Data records:

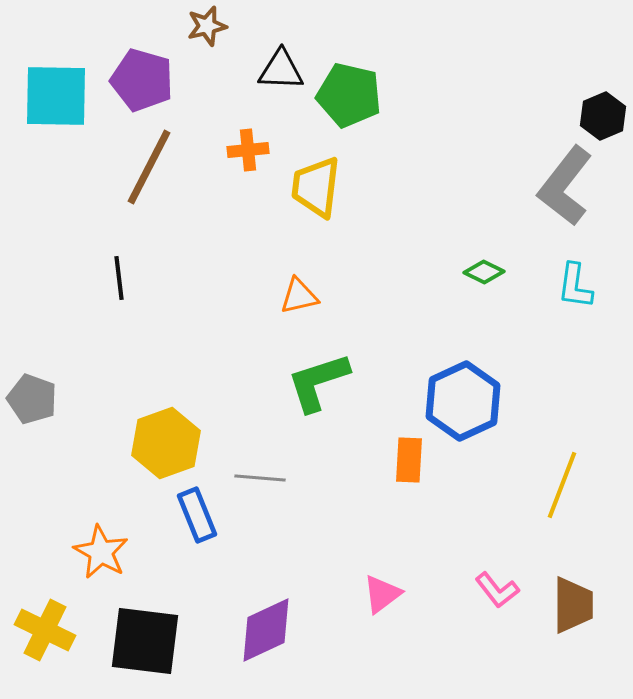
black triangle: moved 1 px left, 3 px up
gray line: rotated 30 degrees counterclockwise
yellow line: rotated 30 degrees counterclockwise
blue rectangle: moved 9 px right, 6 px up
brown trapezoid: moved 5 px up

**Directions**:
Put these items into a numbered list, one line per entry with blank lines omitted. Leave the pictures out.

**Problem solution**:
1. black triangle: moved 1 px left, 3 px up
2. gray line: rotated 30 degrees counterclockwise
3. yellow line: rotated 30 degrees counterclockwise
4. blue rectangle: moved 9 px right, 6 px up
5. brown trapezoid: moved 5 px up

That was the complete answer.